[Modification records]

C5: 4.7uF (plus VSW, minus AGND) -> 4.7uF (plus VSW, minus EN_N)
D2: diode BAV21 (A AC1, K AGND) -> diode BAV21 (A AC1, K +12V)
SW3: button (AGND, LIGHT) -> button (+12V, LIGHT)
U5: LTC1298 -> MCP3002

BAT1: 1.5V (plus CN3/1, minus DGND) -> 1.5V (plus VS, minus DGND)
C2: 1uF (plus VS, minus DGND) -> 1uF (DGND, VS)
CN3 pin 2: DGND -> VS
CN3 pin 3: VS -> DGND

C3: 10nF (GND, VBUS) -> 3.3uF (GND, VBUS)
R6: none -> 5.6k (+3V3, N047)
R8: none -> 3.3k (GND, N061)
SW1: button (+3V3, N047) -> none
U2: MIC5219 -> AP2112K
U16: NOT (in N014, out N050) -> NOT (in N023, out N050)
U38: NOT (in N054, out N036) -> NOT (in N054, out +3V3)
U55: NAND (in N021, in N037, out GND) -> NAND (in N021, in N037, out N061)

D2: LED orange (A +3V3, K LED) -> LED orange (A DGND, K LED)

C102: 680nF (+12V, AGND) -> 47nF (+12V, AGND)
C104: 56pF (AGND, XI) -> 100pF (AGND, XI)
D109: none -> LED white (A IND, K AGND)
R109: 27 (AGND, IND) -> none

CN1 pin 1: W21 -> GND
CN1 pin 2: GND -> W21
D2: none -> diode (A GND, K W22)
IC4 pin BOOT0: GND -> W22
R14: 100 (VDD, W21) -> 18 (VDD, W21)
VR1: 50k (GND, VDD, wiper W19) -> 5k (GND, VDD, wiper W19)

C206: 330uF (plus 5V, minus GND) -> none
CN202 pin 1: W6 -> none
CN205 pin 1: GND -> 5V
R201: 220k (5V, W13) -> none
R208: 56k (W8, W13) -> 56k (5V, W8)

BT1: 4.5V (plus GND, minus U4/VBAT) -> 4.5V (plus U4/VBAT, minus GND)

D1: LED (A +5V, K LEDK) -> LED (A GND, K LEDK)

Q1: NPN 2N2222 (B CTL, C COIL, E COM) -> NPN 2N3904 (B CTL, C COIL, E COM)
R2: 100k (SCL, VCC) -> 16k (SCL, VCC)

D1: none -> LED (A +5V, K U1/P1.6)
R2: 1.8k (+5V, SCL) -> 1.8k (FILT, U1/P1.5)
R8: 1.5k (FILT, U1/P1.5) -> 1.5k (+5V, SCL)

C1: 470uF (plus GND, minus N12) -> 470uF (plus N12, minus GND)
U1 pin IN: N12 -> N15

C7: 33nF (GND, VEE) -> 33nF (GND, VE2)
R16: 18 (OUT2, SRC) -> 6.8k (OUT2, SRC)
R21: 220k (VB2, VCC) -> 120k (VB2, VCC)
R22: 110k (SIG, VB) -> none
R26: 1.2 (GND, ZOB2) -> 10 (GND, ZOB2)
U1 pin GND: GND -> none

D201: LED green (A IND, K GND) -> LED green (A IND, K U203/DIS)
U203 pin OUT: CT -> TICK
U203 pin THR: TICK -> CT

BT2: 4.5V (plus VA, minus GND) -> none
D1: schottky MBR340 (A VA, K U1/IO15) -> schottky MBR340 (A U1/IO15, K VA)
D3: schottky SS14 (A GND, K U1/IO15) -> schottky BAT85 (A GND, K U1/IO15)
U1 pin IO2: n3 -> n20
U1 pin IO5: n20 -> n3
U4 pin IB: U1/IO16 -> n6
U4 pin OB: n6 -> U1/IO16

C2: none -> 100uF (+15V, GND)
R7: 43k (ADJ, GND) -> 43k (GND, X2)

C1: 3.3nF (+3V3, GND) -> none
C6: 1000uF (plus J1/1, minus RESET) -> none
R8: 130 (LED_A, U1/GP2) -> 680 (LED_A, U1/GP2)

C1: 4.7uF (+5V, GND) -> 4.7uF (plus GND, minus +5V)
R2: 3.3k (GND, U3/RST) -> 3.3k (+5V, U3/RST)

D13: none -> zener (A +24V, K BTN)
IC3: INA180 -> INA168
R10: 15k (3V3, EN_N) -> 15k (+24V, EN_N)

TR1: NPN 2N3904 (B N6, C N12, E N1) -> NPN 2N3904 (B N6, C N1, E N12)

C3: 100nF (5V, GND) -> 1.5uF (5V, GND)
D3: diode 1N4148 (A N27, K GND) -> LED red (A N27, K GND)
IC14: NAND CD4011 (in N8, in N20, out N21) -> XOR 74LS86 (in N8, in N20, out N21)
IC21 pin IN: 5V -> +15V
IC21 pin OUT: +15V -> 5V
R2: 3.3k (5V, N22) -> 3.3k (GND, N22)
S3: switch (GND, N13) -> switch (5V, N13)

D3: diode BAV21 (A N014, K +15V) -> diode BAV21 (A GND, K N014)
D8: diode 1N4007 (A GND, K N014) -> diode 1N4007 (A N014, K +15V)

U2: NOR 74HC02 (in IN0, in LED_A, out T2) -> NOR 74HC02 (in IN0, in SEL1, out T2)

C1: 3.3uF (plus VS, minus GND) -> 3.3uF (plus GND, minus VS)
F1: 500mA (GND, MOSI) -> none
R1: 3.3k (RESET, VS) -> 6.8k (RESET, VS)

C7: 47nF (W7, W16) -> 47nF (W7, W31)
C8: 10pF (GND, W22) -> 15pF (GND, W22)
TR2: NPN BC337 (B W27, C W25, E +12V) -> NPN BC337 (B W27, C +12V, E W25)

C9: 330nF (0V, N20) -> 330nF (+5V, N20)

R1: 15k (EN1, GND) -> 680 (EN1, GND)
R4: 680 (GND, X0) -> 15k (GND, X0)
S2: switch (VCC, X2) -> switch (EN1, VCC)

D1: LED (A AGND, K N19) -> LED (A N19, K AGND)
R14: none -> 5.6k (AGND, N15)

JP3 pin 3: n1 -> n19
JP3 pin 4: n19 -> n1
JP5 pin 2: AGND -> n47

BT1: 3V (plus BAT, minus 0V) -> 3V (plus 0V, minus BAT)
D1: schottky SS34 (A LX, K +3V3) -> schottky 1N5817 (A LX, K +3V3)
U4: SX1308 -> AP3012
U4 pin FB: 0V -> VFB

## Assigned task
Your output must be the exact lines from the one containing "C1: 3.3uF (plus" through the end of the data above, both included, and nothing more.

## Solution
C1: 3.3uF (plus VS, minus GND) -> 3.3uF (plus GND, minus VS)
F1: 500mA (GND, MOSI) -> none
R1: 3.3k (RESET, VS) -> 6.8k (RESET, VS)

C7: 47nF (W7, W16) -> 47nF (W7, W31)
C8: 10pF (GND, W22) -> 15pF (GND, W22)
TR2: NPN BC337 (B W27, C W25, E +12V) -> NPN BC337 (B W27, C +12V, E W25)

C9: 330nF (0V, N20) -> 330nF (+5V, N20)

R1: 15k (EN1, GND) -> 680 (EN1, GND)
R4: 680 (GND, X0) -> 15k (GND, X0)
S2: switch (VCC, X2) -> switch (EN1, VCC)

D1: LED (A AGND, K N19) -> LED (A N19, K AGND)
R14: none -> 5.6k (AGND, N15)

JP3 pin 3: n1 -> n19
JP3 pin 4: n19 -> n1
JP5 pin 2: AGND -> n47

BT1: 3V (plus BAT, minus 0V) -> 3V (plus 0V, minus BAT)
D1: schottky SS34 (A LX, K +3V3) -> schottky 1N5817 (A LX, K +3V3)
U4: SX1308 -> AP3012
U4 pin FB: 0V -> VFB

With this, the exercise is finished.